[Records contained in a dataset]
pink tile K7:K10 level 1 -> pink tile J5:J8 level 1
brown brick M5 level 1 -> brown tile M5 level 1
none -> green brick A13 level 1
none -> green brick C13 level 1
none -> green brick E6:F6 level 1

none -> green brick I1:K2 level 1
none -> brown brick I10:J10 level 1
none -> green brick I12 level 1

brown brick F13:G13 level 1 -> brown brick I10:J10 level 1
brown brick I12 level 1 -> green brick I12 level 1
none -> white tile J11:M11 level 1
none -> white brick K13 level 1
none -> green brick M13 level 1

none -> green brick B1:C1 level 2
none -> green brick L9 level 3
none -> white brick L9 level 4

[What to produce] Each line from the one containing "brown brick F13:G13" to the end of the records should be echoed exactly, and no other line.

[Exercise answer]
brown brick F13:G13 level 1 -> brown brick I10:J10 level 1
brown brick I12 level 1 -> green brick I12 level 1
none -> white tile J11:M11 level 1
none -> white brick K13 level 1
none -> green brick M13 level 1

none -> green brick B1:C1 level 2
none -> green brick L9 level 3
none -> white brick L9 level 4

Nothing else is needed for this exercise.